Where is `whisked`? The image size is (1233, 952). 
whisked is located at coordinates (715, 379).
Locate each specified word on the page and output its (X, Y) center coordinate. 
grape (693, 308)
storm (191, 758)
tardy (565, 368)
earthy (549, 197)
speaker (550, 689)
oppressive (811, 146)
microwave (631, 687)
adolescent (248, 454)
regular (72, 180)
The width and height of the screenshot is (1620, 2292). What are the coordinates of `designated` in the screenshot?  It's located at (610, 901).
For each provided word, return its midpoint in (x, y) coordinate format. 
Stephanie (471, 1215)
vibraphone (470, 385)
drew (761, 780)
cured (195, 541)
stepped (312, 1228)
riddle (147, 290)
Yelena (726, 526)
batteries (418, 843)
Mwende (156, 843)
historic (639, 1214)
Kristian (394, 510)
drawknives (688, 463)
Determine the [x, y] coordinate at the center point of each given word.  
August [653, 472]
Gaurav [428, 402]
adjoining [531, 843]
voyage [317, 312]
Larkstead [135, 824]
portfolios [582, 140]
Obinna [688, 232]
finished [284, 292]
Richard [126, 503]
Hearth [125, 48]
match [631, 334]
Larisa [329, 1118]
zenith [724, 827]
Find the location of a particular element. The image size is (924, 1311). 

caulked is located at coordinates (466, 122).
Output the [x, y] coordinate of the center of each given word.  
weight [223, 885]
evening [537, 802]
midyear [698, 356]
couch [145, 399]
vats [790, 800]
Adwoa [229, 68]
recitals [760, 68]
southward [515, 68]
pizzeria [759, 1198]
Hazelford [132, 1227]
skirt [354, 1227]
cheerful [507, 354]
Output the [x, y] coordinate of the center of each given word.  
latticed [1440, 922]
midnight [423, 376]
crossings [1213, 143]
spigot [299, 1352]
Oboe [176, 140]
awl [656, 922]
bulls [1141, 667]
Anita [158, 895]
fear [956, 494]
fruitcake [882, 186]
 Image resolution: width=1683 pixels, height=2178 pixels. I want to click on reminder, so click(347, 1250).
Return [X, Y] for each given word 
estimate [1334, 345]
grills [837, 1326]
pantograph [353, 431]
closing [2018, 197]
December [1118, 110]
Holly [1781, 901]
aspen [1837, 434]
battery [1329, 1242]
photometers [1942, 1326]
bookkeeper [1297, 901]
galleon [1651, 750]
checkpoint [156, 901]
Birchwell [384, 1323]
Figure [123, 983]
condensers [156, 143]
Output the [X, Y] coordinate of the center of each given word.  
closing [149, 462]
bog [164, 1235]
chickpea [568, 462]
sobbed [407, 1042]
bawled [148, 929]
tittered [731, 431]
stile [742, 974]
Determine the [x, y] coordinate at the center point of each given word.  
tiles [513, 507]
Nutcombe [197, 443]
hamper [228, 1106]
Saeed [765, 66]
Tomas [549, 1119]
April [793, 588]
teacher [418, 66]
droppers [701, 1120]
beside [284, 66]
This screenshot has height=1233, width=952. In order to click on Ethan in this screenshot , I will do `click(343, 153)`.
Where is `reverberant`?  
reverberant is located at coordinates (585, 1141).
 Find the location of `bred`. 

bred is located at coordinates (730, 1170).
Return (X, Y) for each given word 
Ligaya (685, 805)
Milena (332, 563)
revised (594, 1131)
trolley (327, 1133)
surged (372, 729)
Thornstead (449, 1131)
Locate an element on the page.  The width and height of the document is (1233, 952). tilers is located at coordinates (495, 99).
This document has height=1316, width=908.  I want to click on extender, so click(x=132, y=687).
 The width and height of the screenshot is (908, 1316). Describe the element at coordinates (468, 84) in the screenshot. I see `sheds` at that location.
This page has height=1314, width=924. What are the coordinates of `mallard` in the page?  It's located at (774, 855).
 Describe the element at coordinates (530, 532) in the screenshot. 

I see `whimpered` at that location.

#### What is asked
Copy out the material above line for line, leaving every character unchanged.

#### Finished exercise
Where is `whisked`? The image size is (1233, 952). 
whisked is located at coordinates (715, 379).
Locate each specified word on the page and output its (X, Y) center coordinate. 
grape (693, 308)
storm (191, 758)
tardy (565, 368)
earthy (549, 197)
speaker (550, 689)
oppressive (811, 146)
microwave (631, 687)
adolescent (248, 454)
regular (72, 180)
The width and height of the screenshot is (1620, 2292). What are the coordinates of `designated` in the screenshot?  It's located at (610, 901).
For each provided word, return its midpoint in (x, y) coordinate format. 
Stephanie (471, 1215)
vibraphone (470, 385)
drew (761, 780)
cured (195, 541)
stepped (312, 1228)
riddle (147, 290)
Yelena (726, 526)
batteries (418, 843)
Mwende (156, 843)
historic (639, 1214)
Kristian (394, 510)
drawknives (688, 463)
Determine the [x, y] coordinate at the center point of each given word.  
August [653, 472]
Gaurav [428, 402]
adjoining [531, 843]
voyage [317, 312]
Larkstead [135, 824]
portfolios [582, 140]
Obinna [688, 232]
finished [284, 292]
Richard [126, 503]
Hearth [125, 48]
match [631, 334]
Larisa [329, 1118]
zenith [724, 827]
Find the location of a particular element. The image size is (924, 1311). 

caulked is located at coordinates (466, 122).
Output the [x, y] coordinate of the center of each given word.  
weight [223, 885]
evening [537, 802]
midyear [698, 356]
couch [145, 399]
vats [790, 800]
Adwoa [229, 68]
recitals [760, 68]
southward [515, 68]
pizzeria [759, 1198]
Hazelford [132, 1227]
skirt [354, 1227]
cheerful [507, 354]
Output the [x, y] coordinate of the center of each given word.  
latticed [1440, 922]
midnight [423, 376]
crossings [1213, 143]
spigot [299, 1352]
Oboe [176, 140]
awl [656, 922]
bulls [1141, 667]
Anita [158, 895]
fear [956, 494]
fruitcake [882, 186]
 Image resolution: width=1683 pixels, height=2178 pixels. I want to click on reminder, so click(347, 1250).
Return [X, Y] for each given word 
estimate [1334, 345]
grills [837, 1326]
pantograph [353, 431]
closing [2018, 197]
December [1118, 110]
Holly [1781, 901]
aspen [1837, 434]
battery [1329, 1242]
photometers [1942, 1326]
bookkeeper [1297, 901]
galleon [1651, 750]
checkpoint [156, 901]
Birchwell [384, 1323]
Figure [123, 983]
condensers [156, 143]
Output the [X, Y] coordinate of the center of each given word.  
closing [149, 462]
bog [164, 1235]
chickpea [568, 462]
sobbed [407, 1042]
bawled [148, 929]
tittered [731, 431]
stile [742, 974]
Determine the [x, y] coordinate at the center point of each given word.  
tiles [513, 507]
Nutcombe [197, 443]
hamper [228, 1106]
Saeed [765, 66]
Tomas [549, 1119]
April [793, 588]
teacher [418, 66]
droppers [701, 1120]
beside [284, 66]
This screenshot has height=1233, width=952. In order to click on Ethan in this screenshot , I will do `click(343, 153)`.
Where is `reverberant`?  
reverberant is located at coordinates (585, 1141).
 Find the location of `bred`. 

bred is located at coordinates (730, 1170).
Return (X, Y) for each given word 
Ligaya (685, 805)
Milena (332, 563)
revised (594, 1131)
trolley (327, 1133)
surged (372, 729)
Thornstead (449, 1131)
Locate an element on the page.  The width and height of the document is (1233, 952). tilers is located at coordinates (495, 99).
This document has height=1316, width=908.  I want to click on extender, so click(x=132, y=687).
 The width and height of the screenshot is (908, 1316). Describe the element at coordinates (468, 84) in the screenshot. I see `sheds` at that location.
This page has height=1314, width=924. What are the coordinates of `mallard` in the page?  It's located at (774, 855).
 Describe the element at coordinates (530, 532) in the screenshot. 

I see `whimpered` at that location.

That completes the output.